# EXERCISE DIRECTIONS
How many lines of the material below contain the string "instrumentName", with case counting? Reply with the number alone.

# EXTRACTED ENTRIES
____
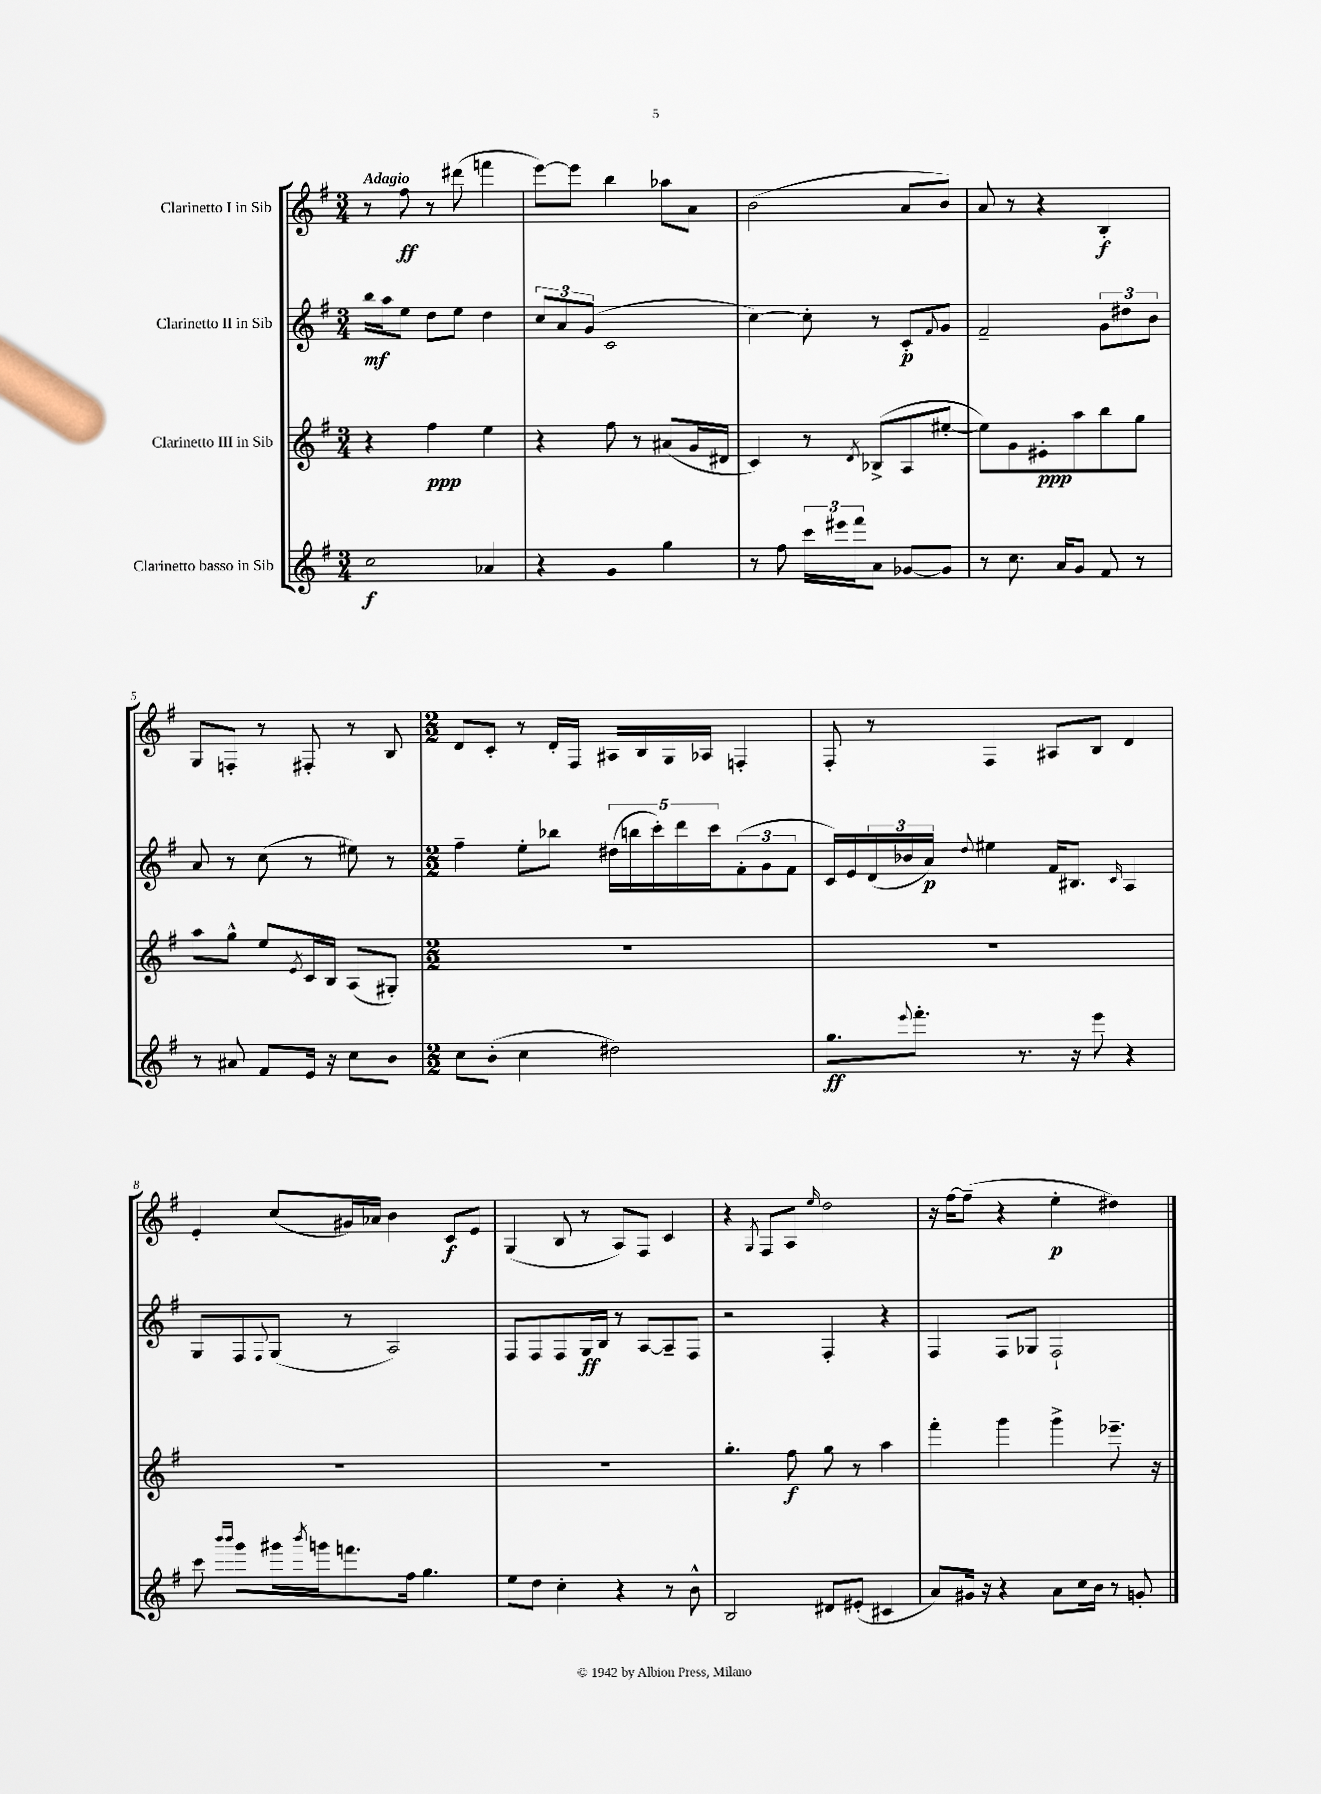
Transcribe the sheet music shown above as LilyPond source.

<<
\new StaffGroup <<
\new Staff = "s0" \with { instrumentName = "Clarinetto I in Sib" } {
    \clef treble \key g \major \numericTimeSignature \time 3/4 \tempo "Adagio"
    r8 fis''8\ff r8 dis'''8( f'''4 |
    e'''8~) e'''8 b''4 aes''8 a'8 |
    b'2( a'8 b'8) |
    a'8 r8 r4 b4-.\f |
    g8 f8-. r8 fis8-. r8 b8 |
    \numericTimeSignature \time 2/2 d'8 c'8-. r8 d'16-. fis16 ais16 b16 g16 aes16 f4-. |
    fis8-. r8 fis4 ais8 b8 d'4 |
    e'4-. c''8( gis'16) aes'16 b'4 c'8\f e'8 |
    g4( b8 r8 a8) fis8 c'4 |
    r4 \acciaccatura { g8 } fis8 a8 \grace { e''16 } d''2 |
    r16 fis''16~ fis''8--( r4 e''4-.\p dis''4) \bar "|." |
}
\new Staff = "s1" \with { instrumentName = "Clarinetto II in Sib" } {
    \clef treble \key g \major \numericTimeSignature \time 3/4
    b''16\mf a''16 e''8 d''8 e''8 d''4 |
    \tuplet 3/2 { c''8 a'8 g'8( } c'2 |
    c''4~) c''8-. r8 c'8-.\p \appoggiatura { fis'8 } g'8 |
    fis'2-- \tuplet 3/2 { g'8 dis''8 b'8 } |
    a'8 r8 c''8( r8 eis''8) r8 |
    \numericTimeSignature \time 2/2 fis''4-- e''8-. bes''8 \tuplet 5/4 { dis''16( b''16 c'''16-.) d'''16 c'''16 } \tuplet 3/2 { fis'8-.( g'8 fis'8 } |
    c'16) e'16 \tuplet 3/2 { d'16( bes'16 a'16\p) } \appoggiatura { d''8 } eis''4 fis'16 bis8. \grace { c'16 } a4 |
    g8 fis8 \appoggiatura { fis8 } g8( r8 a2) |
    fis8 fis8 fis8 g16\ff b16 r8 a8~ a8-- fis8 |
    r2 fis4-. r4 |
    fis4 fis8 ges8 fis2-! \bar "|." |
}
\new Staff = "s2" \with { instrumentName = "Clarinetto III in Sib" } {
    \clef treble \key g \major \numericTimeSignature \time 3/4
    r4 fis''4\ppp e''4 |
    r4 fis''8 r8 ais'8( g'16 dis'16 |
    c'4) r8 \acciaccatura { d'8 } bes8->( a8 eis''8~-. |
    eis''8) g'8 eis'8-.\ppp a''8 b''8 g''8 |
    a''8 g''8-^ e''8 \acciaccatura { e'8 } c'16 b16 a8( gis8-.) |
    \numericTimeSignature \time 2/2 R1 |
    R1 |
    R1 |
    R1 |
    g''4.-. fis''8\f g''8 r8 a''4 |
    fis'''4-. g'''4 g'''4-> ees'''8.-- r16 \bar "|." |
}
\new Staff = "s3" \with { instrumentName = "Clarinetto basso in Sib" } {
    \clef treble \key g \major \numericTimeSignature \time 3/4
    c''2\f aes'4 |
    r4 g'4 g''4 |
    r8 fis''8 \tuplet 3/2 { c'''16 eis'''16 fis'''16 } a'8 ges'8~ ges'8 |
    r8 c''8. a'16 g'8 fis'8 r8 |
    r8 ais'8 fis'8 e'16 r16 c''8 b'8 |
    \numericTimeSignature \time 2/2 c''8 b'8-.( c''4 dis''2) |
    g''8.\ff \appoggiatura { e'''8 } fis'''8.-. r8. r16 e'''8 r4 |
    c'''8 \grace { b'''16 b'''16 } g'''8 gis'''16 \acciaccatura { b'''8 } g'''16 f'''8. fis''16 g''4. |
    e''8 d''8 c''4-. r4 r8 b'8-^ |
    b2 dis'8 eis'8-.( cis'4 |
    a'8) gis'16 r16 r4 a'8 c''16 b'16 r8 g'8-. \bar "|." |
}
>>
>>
____
# RIGHT ANSWER
4